RECORDS: Begin
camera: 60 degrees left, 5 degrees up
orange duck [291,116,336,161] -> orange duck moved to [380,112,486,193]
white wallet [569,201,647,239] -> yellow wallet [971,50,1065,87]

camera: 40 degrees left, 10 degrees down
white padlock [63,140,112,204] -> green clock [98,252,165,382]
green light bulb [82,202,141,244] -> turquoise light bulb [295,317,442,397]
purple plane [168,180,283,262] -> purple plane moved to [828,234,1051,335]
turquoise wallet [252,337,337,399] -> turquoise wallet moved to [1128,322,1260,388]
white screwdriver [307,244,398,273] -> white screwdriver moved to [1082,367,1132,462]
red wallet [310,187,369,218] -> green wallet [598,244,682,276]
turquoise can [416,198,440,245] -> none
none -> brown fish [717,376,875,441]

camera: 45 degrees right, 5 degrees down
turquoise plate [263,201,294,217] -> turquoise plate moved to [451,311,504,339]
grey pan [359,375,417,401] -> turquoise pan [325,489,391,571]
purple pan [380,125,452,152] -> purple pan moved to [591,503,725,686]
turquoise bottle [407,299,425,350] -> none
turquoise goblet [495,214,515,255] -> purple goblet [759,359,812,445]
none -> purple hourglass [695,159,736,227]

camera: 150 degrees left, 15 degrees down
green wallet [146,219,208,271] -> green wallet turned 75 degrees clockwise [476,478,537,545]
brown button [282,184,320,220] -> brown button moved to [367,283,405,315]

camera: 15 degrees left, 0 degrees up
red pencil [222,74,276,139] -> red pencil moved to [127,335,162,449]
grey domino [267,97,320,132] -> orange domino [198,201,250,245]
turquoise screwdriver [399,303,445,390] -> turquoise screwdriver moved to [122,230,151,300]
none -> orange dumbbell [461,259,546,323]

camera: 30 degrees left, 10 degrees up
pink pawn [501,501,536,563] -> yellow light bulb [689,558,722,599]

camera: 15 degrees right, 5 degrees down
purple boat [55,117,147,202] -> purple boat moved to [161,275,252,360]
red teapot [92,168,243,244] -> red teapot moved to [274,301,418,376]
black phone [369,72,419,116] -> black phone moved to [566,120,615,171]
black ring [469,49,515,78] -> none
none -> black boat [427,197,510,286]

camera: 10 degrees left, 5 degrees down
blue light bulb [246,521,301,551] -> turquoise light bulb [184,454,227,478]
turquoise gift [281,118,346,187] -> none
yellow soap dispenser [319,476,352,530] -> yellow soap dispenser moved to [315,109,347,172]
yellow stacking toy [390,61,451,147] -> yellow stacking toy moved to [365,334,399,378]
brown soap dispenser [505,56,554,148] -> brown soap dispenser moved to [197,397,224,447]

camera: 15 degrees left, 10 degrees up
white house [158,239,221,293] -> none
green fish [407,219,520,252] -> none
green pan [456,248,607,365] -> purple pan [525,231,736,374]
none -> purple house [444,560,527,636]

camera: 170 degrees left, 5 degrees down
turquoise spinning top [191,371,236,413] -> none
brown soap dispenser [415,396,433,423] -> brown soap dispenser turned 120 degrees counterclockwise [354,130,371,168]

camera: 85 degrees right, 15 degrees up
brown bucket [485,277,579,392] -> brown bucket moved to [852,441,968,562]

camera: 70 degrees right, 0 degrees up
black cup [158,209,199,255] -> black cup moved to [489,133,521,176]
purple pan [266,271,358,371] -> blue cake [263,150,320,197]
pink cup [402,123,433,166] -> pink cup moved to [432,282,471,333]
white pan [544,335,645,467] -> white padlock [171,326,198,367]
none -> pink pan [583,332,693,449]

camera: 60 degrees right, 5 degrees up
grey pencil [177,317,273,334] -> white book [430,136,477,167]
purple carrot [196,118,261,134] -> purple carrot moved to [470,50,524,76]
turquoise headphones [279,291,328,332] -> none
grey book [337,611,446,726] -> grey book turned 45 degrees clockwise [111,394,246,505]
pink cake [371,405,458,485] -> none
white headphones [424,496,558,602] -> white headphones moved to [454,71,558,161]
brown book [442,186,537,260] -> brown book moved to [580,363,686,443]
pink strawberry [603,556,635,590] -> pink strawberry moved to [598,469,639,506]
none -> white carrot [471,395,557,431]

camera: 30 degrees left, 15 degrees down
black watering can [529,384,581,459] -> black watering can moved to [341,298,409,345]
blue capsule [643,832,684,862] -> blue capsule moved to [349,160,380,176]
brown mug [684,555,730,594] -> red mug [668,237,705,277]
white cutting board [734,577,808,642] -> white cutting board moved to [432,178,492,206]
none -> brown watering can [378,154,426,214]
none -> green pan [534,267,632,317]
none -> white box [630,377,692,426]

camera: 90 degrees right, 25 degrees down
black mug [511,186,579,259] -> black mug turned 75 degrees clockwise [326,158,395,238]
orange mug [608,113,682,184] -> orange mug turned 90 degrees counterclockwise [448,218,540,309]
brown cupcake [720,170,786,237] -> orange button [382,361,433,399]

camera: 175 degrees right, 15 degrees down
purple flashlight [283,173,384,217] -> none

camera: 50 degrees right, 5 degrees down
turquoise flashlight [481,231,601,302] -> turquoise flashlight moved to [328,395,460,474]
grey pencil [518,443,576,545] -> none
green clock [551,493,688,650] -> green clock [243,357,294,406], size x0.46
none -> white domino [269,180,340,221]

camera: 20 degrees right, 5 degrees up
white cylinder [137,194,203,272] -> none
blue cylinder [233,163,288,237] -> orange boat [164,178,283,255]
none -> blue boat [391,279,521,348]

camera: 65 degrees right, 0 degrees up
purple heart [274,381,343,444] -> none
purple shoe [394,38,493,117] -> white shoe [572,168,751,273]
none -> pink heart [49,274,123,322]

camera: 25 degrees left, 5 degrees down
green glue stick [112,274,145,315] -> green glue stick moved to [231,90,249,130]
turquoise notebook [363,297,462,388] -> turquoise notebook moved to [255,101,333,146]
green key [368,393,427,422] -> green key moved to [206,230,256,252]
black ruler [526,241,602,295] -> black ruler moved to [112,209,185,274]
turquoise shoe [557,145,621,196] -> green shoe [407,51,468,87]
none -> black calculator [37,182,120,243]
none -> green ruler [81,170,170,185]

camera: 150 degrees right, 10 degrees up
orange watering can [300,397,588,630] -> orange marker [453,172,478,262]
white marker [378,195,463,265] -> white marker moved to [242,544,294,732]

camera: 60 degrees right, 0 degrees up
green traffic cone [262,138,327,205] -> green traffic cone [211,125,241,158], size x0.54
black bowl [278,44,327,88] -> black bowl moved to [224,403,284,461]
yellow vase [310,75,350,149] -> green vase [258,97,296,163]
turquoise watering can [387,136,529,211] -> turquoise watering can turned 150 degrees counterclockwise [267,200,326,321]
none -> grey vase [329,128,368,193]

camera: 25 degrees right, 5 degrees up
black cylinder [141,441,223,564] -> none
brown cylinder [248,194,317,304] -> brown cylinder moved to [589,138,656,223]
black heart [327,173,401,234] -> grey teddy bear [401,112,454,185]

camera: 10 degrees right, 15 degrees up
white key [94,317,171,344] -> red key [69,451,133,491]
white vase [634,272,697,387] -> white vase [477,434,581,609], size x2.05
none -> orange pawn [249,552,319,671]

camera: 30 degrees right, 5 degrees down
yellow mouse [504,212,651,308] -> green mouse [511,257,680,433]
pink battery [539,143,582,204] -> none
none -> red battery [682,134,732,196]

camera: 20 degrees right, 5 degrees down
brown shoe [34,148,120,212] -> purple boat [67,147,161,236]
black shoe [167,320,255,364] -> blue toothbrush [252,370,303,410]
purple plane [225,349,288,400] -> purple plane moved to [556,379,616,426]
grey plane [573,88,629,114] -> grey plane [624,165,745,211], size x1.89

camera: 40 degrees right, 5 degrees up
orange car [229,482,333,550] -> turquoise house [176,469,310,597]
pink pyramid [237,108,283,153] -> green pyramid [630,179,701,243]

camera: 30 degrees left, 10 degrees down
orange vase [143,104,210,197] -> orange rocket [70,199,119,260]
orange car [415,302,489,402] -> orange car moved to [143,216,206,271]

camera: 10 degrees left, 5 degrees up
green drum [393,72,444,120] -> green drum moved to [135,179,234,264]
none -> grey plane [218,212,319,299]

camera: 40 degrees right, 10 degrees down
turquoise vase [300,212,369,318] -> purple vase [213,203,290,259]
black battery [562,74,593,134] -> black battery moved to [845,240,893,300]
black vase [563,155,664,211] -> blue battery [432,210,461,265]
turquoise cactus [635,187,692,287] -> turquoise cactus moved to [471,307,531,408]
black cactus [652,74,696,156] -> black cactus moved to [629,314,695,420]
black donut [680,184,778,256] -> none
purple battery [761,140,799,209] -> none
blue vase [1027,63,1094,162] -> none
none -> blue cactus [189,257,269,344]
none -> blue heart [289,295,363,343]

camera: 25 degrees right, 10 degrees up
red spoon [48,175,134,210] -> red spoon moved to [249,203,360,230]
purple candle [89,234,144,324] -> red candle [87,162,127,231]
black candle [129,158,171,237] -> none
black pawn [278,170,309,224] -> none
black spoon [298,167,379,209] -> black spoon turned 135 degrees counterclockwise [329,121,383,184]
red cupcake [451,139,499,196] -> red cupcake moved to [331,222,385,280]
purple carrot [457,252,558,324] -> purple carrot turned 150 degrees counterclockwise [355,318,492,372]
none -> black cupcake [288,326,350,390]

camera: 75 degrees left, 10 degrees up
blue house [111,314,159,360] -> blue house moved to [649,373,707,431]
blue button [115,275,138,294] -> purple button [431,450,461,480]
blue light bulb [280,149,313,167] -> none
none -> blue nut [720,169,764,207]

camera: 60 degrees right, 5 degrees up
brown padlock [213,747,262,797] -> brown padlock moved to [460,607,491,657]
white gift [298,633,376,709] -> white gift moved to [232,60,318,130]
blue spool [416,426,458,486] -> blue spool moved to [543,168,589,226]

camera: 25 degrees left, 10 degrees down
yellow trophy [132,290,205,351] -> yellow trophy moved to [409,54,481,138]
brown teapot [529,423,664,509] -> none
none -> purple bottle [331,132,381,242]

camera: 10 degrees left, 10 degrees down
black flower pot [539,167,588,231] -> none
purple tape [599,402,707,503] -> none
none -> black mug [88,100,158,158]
RECORDS: End
=== TRY IT ===
The reply should consist solely of the lines above from the one that has "none -> orange pawn [249,552,319,671]" through the one that has "orange vase [143,104,210,197]", reproduced exactly.

=== RESPONSE BELOW ===
none -> orange pawn [249,552,319,671]

camera: 30 degrees right, 5 degrees down
yellow mouse [504,212,651,308] -> green mouse [511,257,680,433]
pink battery [539,143,582,204] -> none
none -> red battery [682,134,732,196]

camera: 20 degrees right, 5 degrees down
brown shoe [34,148,120,212] -> purple boat [67,147,161,236]
black shoe [167,320,255,364] -> blue toothbrush [252,370,303,410]
purple plane [225,349,288,400] -> purple plane moved to [556,379,616,426]
grey plane [573,88,629,114] -> grey plane [624,165,745,211], size x1.89

camera: 40 degrees right, 5 degrees up
orange car [229,482,333,550] -> turquoise house [176,469,310,597]
pink pyramid [237,108,283,153] -> green pyramid [630,179,701,243]

camera: 30 degrees left, 10 degrees down
orange vase [143,104,210,197] -> orange rocket [70,199,119,260]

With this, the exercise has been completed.